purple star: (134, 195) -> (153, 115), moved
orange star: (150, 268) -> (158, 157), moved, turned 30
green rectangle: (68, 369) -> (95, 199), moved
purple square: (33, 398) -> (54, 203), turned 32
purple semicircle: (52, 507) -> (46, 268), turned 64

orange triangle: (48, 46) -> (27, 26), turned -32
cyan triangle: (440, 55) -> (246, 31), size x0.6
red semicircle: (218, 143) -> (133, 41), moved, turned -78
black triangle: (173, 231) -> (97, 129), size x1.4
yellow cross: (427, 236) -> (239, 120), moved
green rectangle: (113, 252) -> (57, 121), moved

--

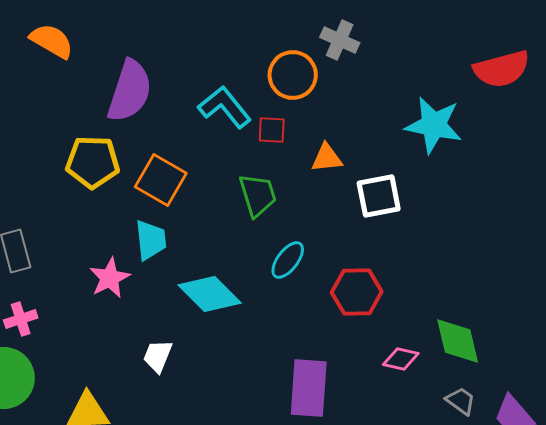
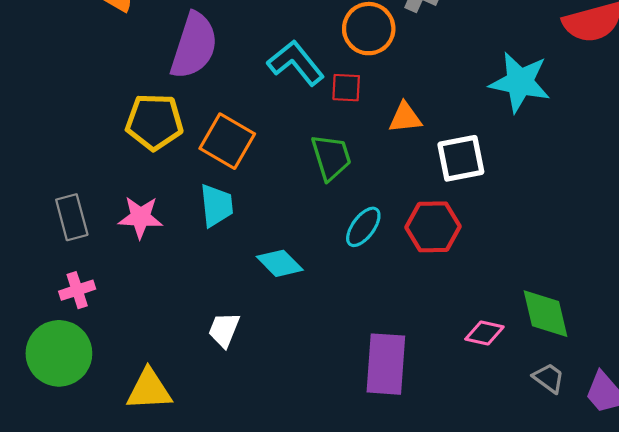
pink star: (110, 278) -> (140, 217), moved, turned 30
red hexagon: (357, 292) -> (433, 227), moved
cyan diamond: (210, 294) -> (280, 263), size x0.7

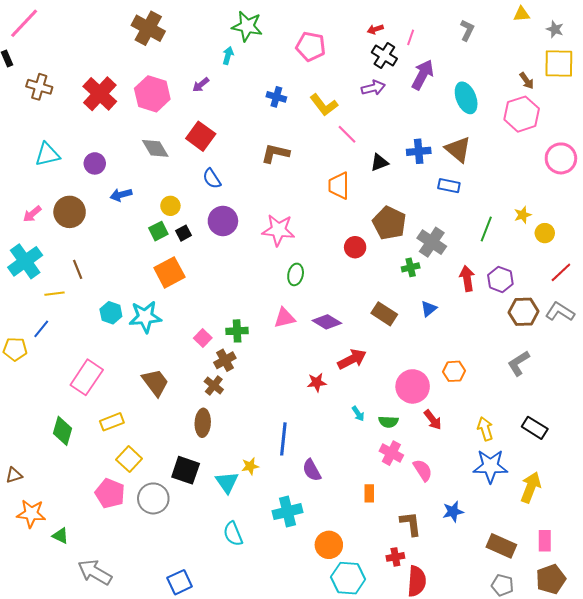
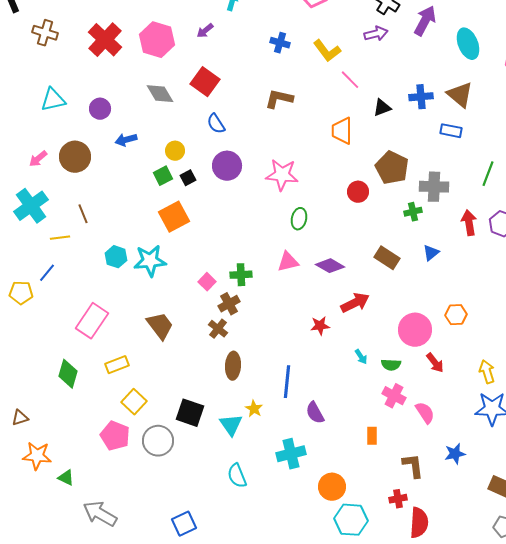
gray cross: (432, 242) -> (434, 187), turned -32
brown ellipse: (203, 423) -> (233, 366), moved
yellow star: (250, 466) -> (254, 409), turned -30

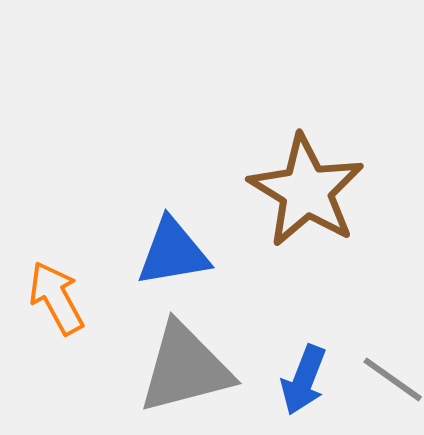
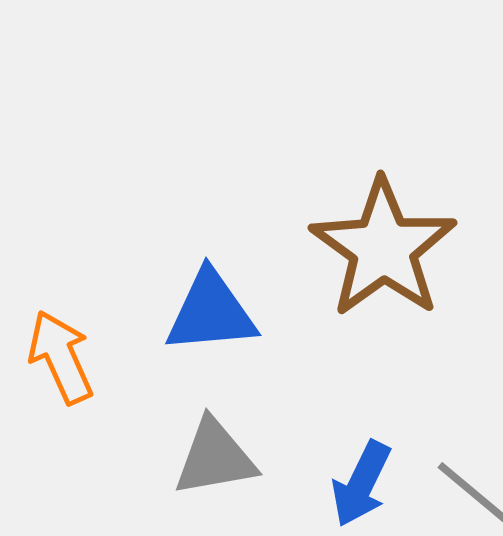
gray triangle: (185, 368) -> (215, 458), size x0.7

*WORK TO COMPLETE*: Go through the data above and return each line containing the string "moved".

*TASK ANSWER*:
purple star: (134, 195) -> (153, 115), moved
orange star: (150, 268) -> (158, 157), moved, turned 30
green rectangle: (68, 369) -> (95, 199), moved
red semicircle: (218, 143) -> (133, 41), moved, turned -78
yellow cross: (427, 236) -> (239, 120), moved
green rectangle: (113, 252) -> (57, 121), moved
pink star: (110, 278) -> (140, 217), moved, turned 30
red hexagon: (357, 292) -> (433, 227), moved
brown ellipse: (203, 423) -> (233, 366), moved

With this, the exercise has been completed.